**Problem details**
From the top of the records below, return each line exactly, ending with the line that contains "D3: zener (A GND, K VA) -> none".

┌──

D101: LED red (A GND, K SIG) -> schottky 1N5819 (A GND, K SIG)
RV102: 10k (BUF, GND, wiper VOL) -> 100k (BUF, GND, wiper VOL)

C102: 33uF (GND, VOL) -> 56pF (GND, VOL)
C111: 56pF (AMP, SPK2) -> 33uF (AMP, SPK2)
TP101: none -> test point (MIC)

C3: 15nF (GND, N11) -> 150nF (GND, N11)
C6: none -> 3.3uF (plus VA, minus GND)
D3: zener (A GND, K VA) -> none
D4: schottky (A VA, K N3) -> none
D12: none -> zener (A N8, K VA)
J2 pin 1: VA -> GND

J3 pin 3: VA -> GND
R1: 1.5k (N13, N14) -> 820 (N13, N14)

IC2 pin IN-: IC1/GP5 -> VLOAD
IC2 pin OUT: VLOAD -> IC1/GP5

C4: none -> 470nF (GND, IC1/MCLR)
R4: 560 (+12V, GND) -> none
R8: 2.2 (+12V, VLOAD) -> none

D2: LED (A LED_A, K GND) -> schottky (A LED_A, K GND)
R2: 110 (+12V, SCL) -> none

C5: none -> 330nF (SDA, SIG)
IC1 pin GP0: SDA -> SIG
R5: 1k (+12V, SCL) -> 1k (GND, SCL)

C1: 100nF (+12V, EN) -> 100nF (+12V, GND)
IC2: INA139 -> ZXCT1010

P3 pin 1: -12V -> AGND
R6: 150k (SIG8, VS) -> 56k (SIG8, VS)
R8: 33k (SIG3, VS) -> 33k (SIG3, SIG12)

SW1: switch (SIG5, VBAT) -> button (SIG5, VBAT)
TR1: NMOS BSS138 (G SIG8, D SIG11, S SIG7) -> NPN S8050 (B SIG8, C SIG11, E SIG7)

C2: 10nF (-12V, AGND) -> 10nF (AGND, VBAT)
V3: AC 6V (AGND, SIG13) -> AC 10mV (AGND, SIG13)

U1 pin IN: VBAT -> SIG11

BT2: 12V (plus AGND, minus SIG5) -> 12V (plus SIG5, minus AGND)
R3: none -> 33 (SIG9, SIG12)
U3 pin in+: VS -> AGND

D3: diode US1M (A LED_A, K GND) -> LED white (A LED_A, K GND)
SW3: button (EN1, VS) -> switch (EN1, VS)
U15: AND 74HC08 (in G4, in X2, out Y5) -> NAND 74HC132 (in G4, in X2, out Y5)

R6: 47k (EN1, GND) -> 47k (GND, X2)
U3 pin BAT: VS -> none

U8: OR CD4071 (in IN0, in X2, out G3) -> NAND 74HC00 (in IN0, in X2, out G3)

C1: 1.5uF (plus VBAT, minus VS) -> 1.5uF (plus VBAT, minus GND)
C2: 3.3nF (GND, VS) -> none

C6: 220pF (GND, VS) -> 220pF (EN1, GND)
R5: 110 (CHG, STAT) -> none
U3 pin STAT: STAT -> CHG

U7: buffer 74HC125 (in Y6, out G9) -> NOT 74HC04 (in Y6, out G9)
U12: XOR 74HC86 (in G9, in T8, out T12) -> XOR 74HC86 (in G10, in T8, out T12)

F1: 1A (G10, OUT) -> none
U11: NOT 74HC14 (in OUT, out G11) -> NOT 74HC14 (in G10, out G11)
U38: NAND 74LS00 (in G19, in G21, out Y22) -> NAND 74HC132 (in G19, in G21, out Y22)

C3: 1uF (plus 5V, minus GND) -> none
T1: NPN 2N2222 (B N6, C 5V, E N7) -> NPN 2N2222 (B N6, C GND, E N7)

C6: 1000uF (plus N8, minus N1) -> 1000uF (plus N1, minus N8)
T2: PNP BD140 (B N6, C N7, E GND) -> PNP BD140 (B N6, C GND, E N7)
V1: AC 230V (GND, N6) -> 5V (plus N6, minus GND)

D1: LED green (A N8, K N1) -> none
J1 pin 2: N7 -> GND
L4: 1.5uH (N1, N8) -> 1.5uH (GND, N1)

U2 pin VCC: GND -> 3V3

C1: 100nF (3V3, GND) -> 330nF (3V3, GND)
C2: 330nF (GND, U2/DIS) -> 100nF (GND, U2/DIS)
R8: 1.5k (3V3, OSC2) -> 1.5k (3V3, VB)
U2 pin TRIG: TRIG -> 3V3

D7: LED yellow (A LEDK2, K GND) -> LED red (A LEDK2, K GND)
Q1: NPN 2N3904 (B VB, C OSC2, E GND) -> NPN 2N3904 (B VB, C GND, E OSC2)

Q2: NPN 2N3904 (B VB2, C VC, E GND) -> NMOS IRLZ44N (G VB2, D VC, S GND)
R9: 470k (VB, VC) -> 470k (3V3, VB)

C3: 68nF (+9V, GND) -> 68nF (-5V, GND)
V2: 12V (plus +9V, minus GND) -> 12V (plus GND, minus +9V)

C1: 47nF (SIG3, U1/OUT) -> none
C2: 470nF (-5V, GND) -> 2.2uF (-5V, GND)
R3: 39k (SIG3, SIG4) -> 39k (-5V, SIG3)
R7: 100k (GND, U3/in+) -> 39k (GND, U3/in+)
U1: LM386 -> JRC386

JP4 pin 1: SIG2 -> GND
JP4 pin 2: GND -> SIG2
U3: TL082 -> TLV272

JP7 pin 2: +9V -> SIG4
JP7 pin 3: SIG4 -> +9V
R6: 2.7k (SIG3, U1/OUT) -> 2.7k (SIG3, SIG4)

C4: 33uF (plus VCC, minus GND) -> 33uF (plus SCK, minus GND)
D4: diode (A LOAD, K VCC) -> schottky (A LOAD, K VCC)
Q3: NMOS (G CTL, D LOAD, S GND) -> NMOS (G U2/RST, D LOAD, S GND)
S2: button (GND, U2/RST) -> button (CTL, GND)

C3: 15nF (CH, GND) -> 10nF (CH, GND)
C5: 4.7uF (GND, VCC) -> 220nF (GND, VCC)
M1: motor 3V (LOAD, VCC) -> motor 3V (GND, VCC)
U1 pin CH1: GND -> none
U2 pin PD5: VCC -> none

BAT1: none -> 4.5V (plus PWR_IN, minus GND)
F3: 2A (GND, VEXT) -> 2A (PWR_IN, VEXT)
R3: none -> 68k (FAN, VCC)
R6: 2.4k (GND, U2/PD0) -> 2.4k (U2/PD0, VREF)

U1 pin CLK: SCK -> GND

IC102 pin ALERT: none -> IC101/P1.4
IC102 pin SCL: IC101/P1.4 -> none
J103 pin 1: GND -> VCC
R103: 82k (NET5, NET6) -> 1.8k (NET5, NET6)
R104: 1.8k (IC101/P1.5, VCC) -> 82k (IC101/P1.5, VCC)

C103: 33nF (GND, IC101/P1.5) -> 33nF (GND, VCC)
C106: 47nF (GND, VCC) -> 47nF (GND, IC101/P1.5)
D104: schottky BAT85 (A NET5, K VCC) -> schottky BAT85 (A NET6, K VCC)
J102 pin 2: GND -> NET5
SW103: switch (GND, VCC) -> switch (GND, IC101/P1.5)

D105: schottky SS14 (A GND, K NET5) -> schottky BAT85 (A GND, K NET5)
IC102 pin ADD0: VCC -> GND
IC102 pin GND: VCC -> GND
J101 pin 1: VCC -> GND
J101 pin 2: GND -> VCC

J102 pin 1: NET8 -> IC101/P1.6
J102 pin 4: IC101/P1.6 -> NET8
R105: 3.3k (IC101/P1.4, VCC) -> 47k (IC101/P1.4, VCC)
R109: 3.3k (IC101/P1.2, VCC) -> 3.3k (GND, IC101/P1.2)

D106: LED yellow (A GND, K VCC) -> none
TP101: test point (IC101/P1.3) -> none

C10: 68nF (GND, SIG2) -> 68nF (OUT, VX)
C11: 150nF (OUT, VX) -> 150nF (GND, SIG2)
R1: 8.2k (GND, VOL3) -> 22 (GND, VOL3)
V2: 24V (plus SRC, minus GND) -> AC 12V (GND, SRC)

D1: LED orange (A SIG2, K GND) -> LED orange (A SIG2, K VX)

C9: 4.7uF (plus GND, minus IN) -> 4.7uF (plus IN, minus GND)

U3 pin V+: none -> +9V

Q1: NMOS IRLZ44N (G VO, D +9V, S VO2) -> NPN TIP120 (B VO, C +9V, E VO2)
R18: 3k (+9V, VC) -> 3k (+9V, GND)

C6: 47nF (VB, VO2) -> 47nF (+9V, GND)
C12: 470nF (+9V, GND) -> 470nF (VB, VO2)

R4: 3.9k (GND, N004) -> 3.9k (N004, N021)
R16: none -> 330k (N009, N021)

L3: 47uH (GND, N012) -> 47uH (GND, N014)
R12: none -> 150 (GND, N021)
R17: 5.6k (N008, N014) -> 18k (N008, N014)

└──

**Result for this exercise**
D101: LED red (A GND, K SIG) -> schottky 1N5819 (A GND, K SIG)
RV102: 10k (BUF, GND, wiper VOL) -> 100k (BUF, GND, wiper VOL)

C102: 33uF (GND, VOL) -> 56pF (GND, VOL)
C111: 56pF (AMP, SPK2) -> 33uF (AMP, SPK2)
TP101: none -> test point (MIC)

C3: 15nF (GND, N11) -> 150nF (GND, N11)
C6: none -> 3.3uF (plus VA, minus GND)
D3: zener (A GND, K VA) -> none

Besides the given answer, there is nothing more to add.